* Data extract
________________________

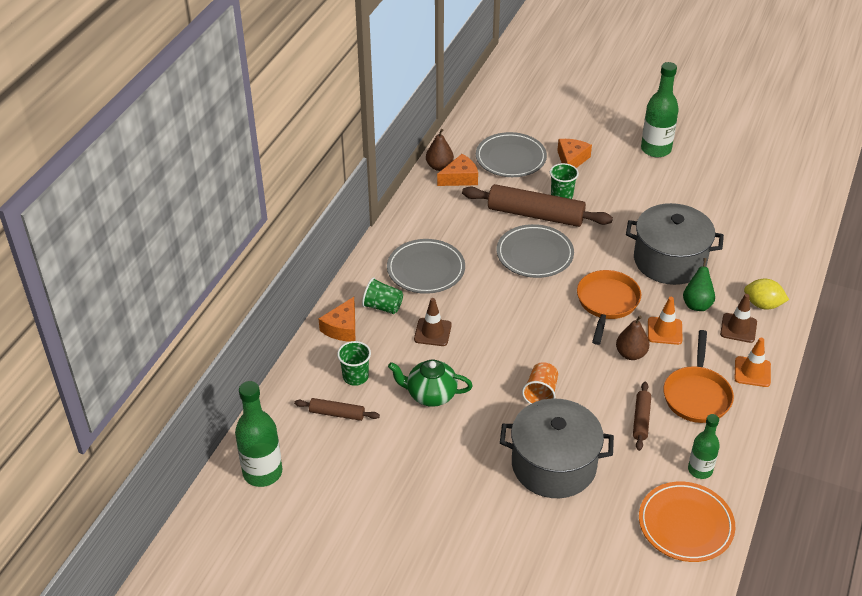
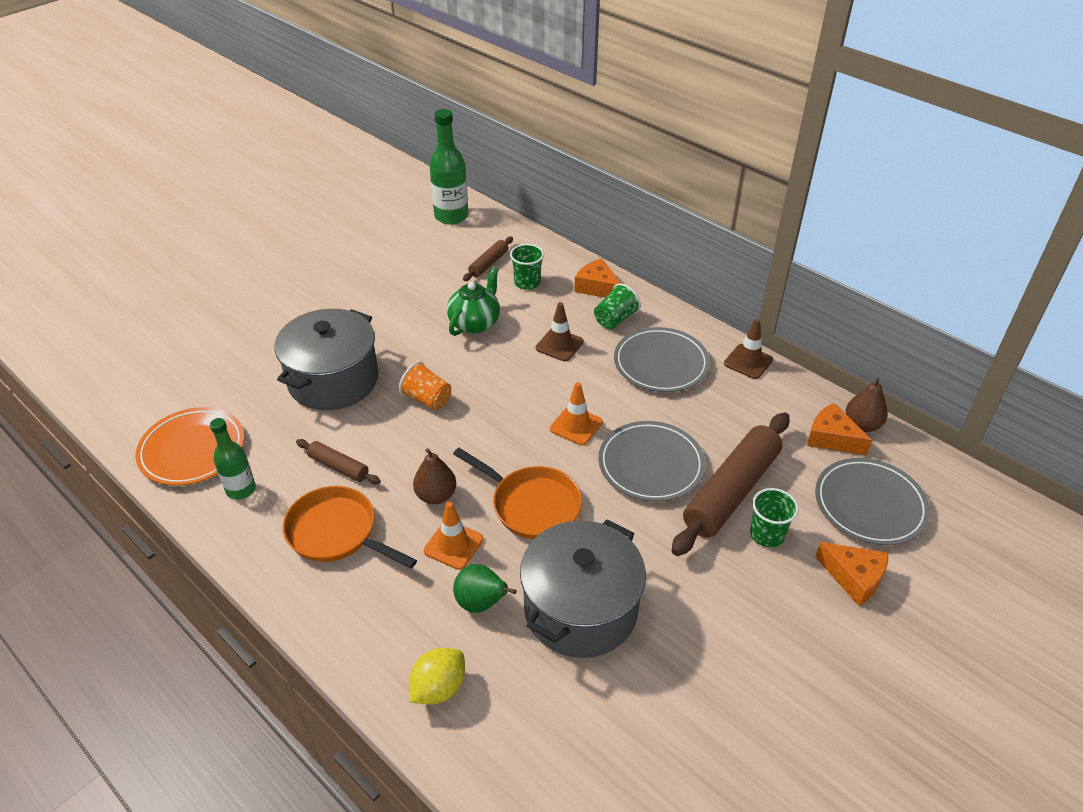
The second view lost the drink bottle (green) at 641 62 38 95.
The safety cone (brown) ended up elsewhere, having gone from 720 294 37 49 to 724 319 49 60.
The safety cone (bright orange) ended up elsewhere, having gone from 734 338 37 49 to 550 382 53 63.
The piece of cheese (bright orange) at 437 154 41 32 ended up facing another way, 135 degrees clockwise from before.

________________________

* Exercise
Please go through the data above and copy every line that has the word "having".

* Result
The safety cone (brown) ended up elsewhere, having gone from 720 294 37 49 to 724 319 49 60.
The safety cone (bright orange) ended up elsewhere, having gone from 734 338 37 49 to 550 382 53 63.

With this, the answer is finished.